What you should do ▸
Hand back all records exactly, pictures omitted.

Task material ▸
_ _ _

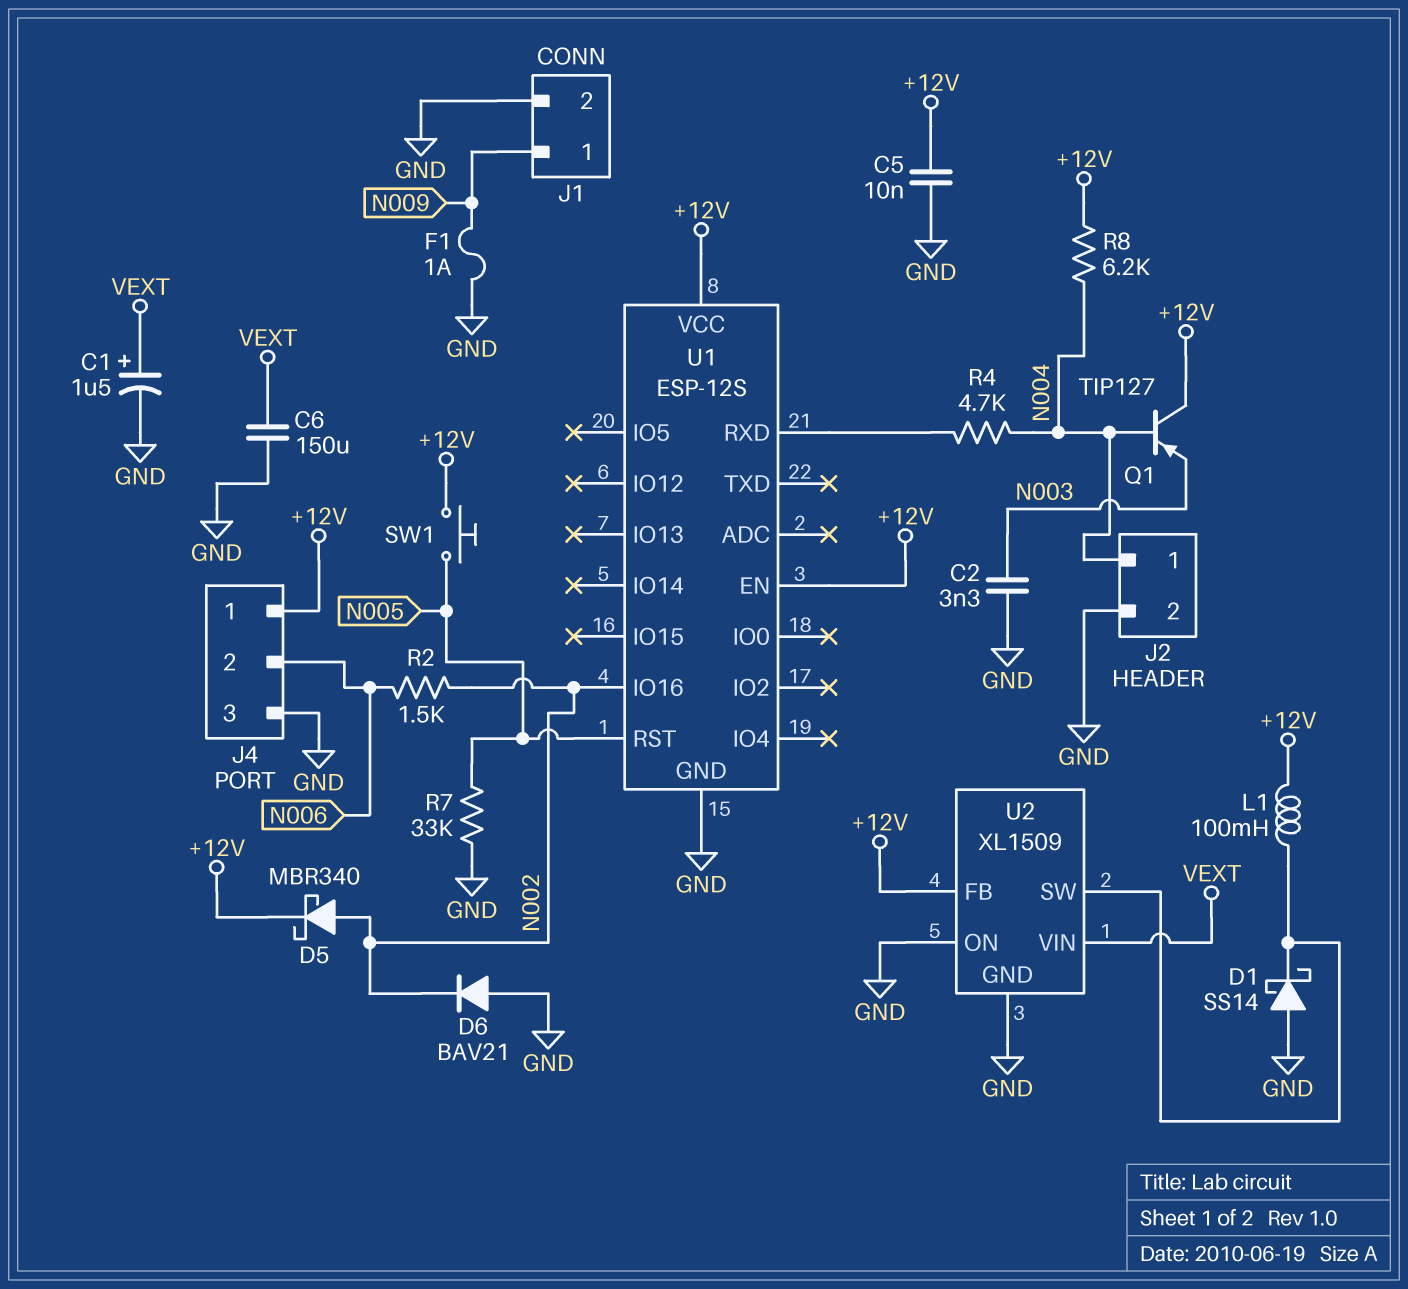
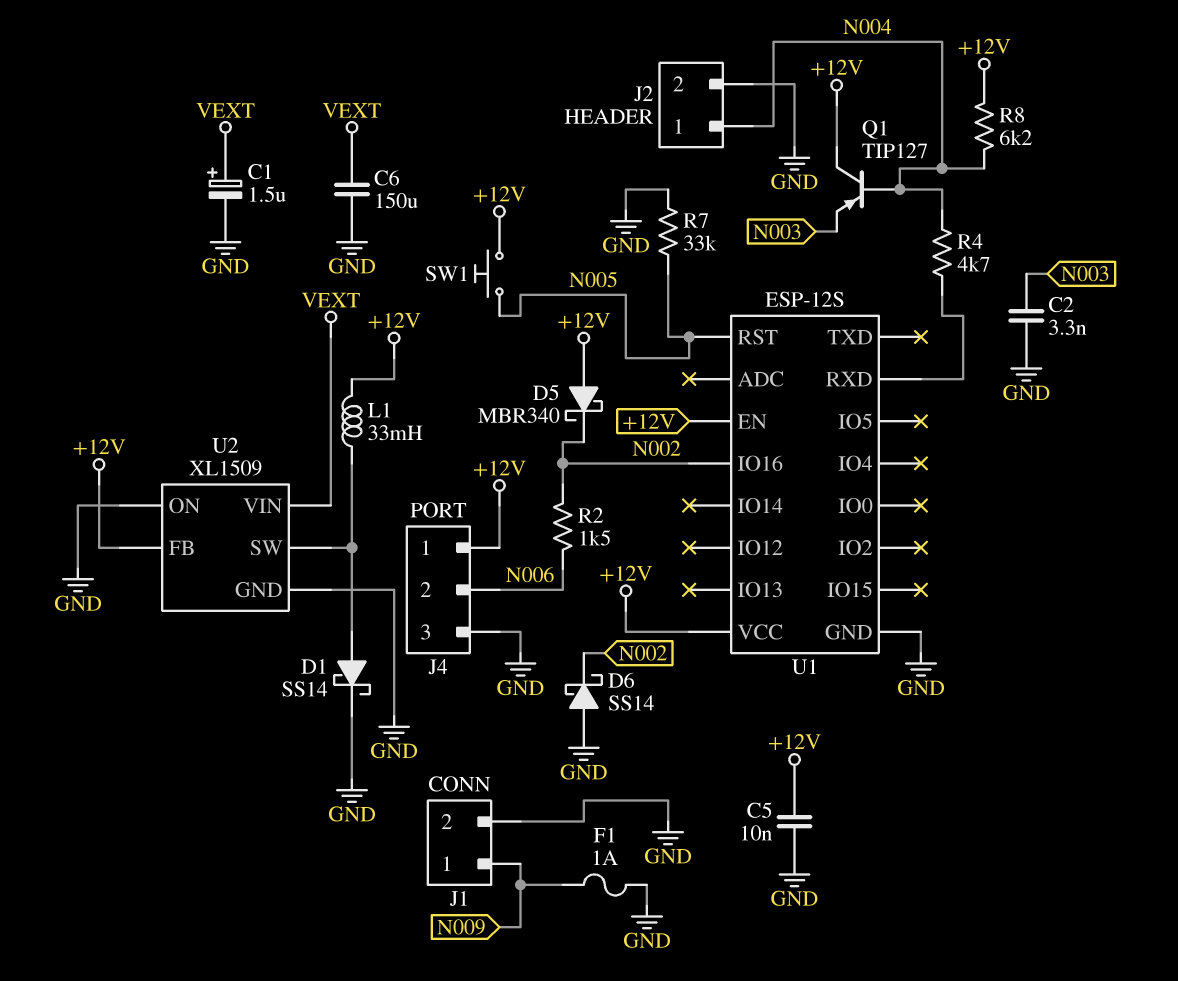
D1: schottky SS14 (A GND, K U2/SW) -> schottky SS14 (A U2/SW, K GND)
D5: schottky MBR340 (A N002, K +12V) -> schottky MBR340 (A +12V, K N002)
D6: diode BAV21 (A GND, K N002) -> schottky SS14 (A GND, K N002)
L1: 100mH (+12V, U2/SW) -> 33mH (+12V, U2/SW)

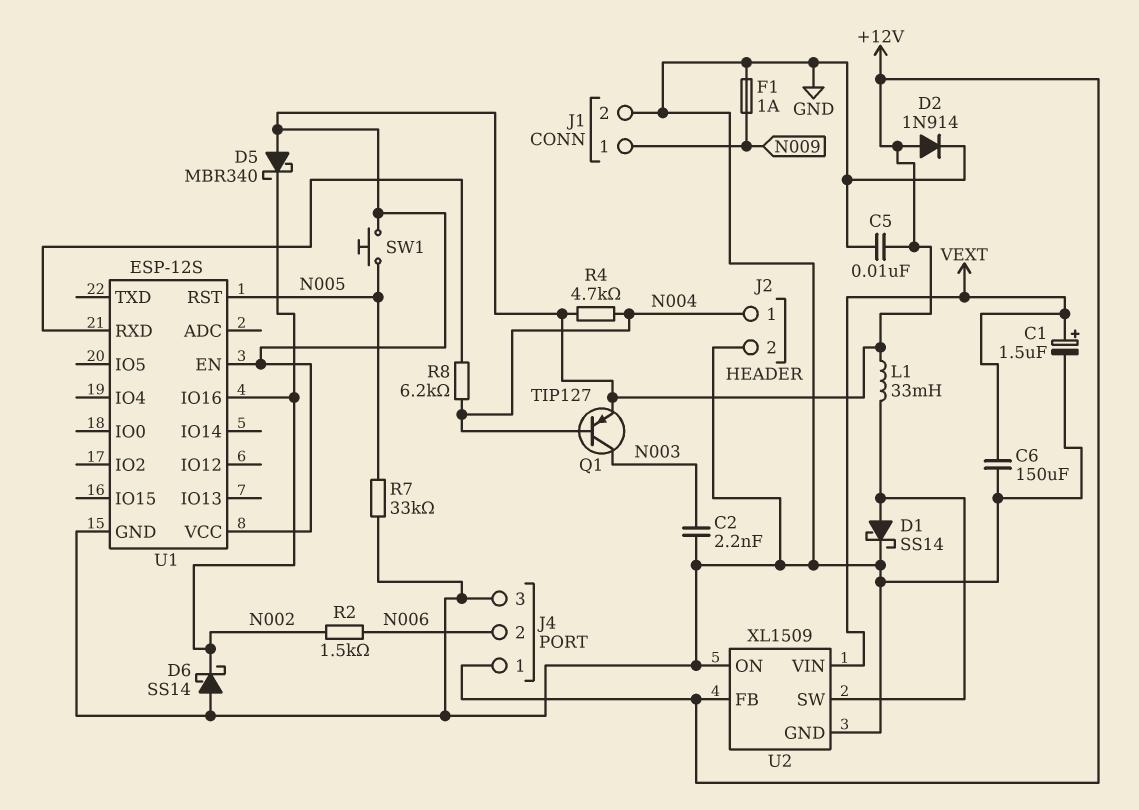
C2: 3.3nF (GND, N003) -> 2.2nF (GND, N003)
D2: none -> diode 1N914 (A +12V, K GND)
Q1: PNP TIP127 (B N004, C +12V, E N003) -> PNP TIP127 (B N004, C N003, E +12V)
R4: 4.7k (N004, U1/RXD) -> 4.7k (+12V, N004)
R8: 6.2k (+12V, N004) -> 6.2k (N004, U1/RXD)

_ _ _

Answer box ▸
D1: schottky SS14 (A GND, K U2/SW) -> schottky SS14 (A U2/SW, K GND)
D5: schottky MBR340 (A N002, K +12V) -> schottky MBR340 (A +12V, K N002)
D6: diode BAV21 (A GND, K N002) -> schottky SS14 (A GND, K N002)
L1: 100mH (+12V, U2/SW) -> 33mH (+12V, U2/SW)

C2: 3.3nF (GND, N003) -> 2.2nF (GND, N003)
D2: none -> diode 1N914 (A +12V, K GND)
Q1: PNP TIP127 (B N004, C +12V, E N003) -> PNP TIP127 (B N004, C N003, E +12V)
R4: 4.7k (N004, U1/RXD) -> 4.7k (+12V, N004)
R8: 6.2k (+12V, N004) -> 6.2k (N004, U1/RXD)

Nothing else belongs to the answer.